> Data for review
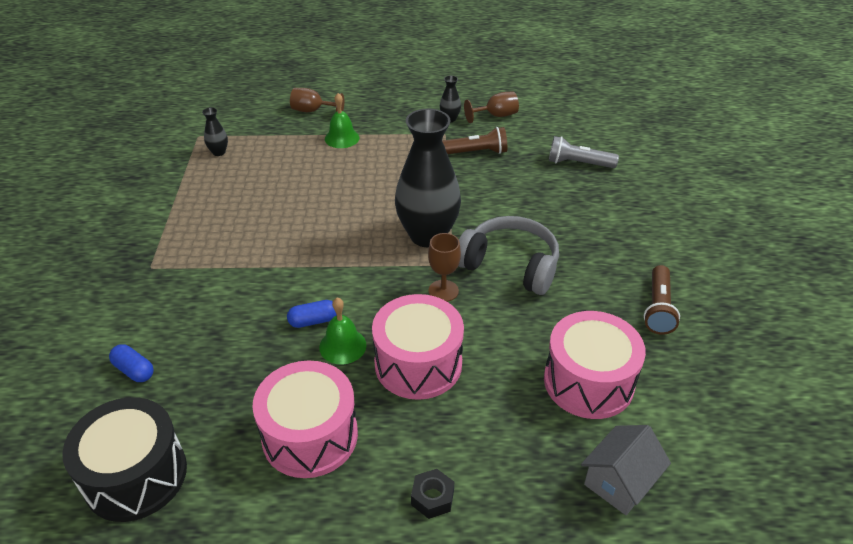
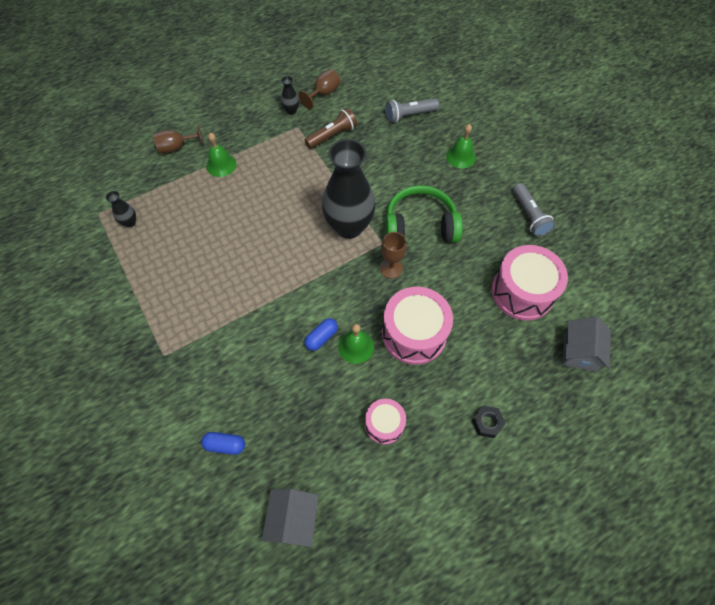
camera: 30 degrees left, 20 degrees up
black drum [62,397,187,522] -> grey house [262,489,319,547]
pink drum [253,360,358,478] -> pink drum [365,399,406,445], size x0.56
grey headphones [458,216,559,295] -> green headphones [385,185,463,243]
brown flashlight [644,265,680,335] -> grey flashlight [513,183,555,237]
none -> green bell [446,124,476,168]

> Work request
May I have exactly the lines from the one containing "brown flashlight [644,265,680,335]" through the last line of the data, both included?

> Result of the exercise
brown flashlight [644,265,680,335] -> grey flashlight [513,183,555,237]
none -> green bell [446,124,476,168]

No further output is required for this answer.